Brief: Could you report every line from the entries that includes the word "counterclockwise"?

Excerpted data:
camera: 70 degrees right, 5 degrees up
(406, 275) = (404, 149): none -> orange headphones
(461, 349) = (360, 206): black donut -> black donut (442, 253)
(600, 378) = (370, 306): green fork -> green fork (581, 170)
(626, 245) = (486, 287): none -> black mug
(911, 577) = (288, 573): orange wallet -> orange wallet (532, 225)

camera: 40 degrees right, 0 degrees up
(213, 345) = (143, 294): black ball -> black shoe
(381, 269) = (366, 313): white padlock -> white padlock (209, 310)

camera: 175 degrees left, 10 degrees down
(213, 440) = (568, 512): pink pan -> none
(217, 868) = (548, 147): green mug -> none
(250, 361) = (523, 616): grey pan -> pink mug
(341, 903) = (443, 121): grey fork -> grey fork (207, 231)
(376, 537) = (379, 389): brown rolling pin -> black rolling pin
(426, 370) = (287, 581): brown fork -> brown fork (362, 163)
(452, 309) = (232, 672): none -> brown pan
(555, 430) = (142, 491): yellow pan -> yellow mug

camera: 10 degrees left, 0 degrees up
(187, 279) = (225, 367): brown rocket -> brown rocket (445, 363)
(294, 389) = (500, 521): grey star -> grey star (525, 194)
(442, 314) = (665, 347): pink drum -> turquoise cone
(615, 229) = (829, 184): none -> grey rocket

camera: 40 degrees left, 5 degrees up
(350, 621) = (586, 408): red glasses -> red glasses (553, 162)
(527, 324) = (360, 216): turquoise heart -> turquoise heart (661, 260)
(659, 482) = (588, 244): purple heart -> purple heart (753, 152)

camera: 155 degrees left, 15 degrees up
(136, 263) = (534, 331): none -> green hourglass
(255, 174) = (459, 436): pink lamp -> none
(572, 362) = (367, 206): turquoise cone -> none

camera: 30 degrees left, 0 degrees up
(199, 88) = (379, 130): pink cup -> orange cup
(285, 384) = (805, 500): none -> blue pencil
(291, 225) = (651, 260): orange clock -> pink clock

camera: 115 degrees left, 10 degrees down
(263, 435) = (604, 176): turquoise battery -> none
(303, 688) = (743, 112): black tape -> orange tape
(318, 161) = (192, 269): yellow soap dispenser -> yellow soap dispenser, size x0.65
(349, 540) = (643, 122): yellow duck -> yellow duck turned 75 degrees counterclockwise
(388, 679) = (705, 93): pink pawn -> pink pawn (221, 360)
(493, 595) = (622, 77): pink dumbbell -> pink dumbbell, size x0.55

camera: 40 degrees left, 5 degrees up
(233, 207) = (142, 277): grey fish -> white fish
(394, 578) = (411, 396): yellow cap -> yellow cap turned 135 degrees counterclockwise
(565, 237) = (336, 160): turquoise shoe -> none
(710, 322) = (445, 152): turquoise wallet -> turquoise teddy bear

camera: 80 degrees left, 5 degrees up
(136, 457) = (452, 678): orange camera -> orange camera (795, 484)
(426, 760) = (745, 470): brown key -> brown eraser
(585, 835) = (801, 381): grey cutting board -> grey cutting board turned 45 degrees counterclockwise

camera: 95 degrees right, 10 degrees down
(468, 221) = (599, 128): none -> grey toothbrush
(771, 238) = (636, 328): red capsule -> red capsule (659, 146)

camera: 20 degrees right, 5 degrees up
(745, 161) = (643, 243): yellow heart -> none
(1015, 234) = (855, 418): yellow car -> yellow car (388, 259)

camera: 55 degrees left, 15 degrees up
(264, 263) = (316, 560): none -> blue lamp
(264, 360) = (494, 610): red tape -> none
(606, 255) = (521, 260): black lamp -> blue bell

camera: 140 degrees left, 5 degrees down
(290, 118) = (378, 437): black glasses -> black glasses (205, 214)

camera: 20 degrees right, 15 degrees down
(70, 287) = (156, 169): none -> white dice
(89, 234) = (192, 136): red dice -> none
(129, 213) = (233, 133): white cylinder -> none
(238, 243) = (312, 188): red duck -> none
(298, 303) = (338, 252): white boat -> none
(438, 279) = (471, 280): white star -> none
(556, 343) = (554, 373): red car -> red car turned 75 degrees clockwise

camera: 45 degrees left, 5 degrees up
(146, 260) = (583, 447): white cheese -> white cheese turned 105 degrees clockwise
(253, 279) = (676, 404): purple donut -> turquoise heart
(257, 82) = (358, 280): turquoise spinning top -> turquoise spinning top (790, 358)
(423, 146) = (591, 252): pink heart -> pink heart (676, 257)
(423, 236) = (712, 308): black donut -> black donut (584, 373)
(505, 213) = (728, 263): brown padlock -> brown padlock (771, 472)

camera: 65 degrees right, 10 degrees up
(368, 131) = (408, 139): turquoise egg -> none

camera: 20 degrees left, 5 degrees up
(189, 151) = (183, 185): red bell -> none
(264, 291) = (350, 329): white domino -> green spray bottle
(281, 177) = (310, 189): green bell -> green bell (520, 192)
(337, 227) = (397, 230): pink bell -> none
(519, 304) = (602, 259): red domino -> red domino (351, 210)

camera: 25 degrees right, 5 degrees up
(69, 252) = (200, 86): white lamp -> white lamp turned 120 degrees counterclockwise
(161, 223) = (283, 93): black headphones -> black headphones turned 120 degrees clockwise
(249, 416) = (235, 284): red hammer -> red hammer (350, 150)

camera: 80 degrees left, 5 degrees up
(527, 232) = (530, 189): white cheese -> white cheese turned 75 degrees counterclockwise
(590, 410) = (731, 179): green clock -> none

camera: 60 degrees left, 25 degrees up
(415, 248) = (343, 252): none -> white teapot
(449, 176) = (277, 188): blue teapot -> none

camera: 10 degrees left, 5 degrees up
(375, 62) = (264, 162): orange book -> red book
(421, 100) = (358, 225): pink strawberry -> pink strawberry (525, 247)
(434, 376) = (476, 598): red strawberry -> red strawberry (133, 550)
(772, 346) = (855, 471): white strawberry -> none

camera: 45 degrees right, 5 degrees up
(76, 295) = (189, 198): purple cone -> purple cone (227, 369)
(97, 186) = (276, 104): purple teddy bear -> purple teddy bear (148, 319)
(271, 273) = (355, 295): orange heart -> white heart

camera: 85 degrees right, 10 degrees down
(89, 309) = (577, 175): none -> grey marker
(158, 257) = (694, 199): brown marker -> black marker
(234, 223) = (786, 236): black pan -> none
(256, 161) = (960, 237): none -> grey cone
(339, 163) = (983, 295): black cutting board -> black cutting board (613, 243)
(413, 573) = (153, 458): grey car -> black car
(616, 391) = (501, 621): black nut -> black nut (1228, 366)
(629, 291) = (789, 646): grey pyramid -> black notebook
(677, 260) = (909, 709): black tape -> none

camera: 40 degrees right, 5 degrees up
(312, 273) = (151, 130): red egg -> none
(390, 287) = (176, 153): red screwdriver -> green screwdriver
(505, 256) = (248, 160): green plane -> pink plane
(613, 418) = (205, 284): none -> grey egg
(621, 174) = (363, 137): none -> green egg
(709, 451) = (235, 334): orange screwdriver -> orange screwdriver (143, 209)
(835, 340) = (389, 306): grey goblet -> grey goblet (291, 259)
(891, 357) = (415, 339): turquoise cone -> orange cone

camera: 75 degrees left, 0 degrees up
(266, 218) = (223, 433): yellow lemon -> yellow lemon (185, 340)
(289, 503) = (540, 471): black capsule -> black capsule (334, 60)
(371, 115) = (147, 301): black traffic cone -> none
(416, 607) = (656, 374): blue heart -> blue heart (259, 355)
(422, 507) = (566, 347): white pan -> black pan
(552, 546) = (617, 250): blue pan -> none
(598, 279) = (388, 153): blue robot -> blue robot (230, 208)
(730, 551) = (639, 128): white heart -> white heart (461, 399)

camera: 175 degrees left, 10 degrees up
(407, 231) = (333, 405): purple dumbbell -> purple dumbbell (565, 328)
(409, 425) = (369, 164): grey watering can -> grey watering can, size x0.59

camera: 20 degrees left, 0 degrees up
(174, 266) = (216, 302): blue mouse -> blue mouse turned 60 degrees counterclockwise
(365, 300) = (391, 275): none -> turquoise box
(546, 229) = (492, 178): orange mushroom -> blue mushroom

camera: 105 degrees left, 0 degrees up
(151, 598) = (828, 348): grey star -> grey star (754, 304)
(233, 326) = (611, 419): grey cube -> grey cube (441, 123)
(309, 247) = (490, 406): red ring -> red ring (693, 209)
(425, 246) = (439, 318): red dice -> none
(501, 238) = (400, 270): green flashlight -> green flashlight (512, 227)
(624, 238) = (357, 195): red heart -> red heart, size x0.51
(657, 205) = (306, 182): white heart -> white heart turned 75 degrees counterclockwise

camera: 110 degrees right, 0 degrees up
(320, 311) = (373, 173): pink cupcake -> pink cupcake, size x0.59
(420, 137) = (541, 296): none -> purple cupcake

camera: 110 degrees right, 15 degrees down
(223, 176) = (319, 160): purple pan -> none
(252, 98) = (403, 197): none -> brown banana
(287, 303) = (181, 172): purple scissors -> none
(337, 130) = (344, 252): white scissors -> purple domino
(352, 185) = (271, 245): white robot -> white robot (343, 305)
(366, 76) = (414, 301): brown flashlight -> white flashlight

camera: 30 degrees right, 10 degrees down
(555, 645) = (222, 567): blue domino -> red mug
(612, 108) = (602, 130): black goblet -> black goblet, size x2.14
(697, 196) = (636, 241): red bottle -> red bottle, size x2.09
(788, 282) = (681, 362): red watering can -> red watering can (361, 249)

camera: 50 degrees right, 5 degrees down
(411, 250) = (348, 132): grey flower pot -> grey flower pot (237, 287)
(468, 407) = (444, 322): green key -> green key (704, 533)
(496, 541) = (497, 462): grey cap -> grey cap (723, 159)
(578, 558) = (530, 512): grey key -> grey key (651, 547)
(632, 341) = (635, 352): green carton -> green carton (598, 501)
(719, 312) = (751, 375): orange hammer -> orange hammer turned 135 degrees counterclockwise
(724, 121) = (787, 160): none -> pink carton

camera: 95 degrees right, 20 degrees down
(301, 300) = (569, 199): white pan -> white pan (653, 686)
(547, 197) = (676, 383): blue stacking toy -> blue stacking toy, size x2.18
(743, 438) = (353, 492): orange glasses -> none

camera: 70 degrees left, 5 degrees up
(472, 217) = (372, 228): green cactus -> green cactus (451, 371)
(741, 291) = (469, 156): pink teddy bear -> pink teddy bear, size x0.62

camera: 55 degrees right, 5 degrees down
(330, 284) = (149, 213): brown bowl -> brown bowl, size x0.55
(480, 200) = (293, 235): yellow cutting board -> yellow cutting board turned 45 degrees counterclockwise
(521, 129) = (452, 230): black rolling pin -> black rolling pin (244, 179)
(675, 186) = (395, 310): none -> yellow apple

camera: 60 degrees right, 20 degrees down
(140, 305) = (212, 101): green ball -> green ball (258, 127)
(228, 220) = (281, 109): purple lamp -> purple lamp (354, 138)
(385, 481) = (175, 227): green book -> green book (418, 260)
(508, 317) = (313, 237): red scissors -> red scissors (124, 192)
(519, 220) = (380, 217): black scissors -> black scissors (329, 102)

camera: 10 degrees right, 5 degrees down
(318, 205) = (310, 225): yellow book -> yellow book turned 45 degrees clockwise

Task result:
(349, 540) = (643, 122): yellow duck -> yellow duck turned 75 degrees counterclockwise
(394, 578) = (411, 396): yellow cap -> yellow cap turned 135 degrees counterclockwise
(585, 835) = (801, 381): grey cutting board -> grey cutting board turned 45 degrees counterclockwise
(69, 252) = (200, 86): white lamp -> white lamp turned 120 degrees counterclockwise
(527, 232) = (530, 189): white cheese -> white cheese turned 75 degrees counterclockwise
(174, 266) = (216, 302): blue mouse -> blue mouse turned 60 degrees counterclockwise
(657, 205) = (306, 182): white heart -> white heart turned 75 degrees counterclockwise
(719, 312) = (751, 375): orange hammer -> orange hammer turned 135 degrees counterclockwise
(480, 200) = (293, 235): yellow cutting board -> yellow cutting board turned 45 degrees counterclockwise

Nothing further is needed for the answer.